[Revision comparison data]

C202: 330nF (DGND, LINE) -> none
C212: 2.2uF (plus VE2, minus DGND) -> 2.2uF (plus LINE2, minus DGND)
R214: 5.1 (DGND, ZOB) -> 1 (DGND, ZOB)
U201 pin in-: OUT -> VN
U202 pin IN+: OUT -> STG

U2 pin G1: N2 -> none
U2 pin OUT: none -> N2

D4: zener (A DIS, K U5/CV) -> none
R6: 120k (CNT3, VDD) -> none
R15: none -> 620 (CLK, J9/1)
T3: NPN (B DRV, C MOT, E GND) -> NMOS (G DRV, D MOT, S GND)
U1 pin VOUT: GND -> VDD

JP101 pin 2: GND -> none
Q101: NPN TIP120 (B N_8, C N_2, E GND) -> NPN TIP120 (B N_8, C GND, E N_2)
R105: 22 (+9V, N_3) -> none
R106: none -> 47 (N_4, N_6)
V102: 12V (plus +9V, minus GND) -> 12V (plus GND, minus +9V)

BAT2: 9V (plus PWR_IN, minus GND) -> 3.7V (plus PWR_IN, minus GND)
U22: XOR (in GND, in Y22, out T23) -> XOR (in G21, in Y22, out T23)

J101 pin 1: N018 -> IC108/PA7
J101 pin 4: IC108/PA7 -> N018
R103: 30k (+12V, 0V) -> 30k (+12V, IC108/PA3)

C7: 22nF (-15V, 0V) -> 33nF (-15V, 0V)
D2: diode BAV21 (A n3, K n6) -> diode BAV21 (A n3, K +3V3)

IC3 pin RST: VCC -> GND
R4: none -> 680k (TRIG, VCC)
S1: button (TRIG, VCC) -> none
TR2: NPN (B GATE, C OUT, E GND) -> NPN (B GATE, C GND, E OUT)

*Problem requirements*
Return a word-for-word copy of the lines above from the one holding "U2 pin G1: N2 -> none" through the one holding "JP101 pin 2: GND -> none", with both of them included and nothing besides.

*Response to the task*
U2 pin G1: N2 -> none
U2 pin OUT: none -> N2

D4: zener (A DIS, K U5/CV) -> none
R6: 120k (CNT3, VDD) -> none
R15: none -> 620 (CLK, J9/1)
T3: NPN (B DRV, C MOT, E GND) -> NMOS (G DRV, D MOT, S GND)
U1 pin VOUT: GND -> VDD

JP101 pin 2: GND -> none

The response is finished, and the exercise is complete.